ABOUT THIS TASK: For each line of the data below that holds "yellow", copy the line.

DATA TO USE:
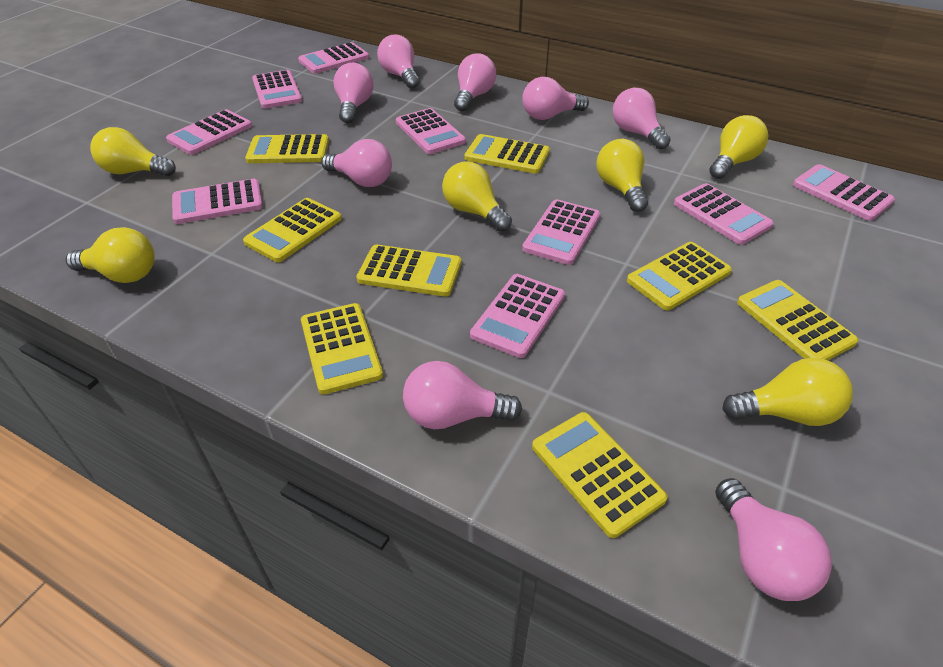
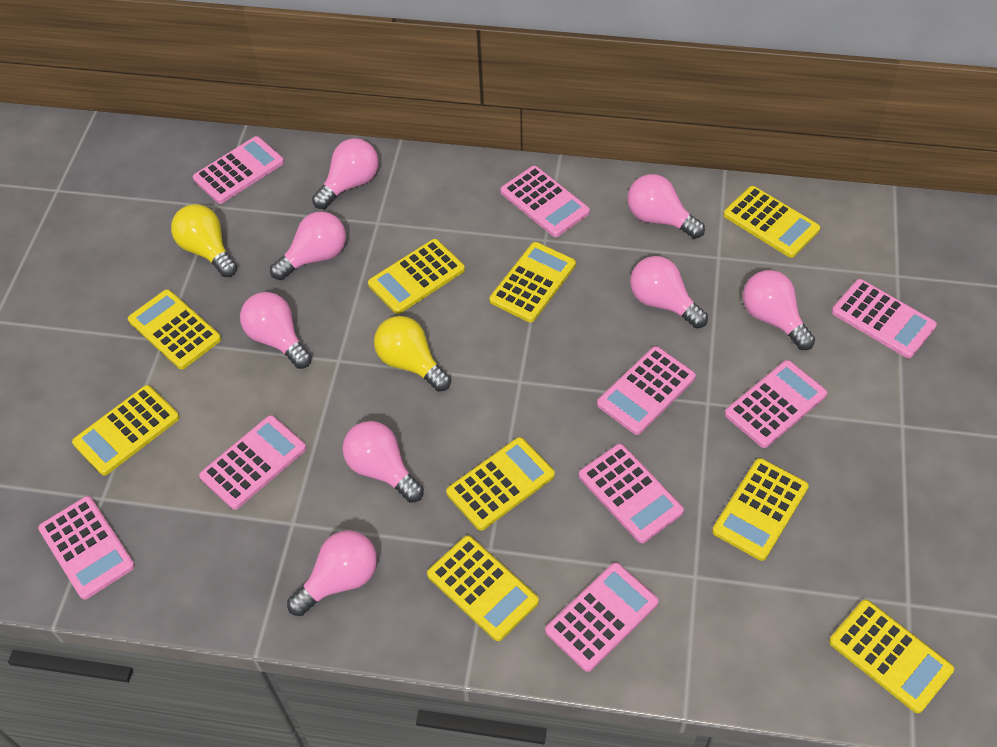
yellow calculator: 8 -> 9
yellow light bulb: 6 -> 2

---

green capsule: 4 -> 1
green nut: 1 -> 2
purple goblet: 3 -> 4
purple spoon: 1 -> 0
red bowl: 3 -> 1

RESPONSE:
yellow calculator: 8 -> 9
yellow light bulb: 6 -> 2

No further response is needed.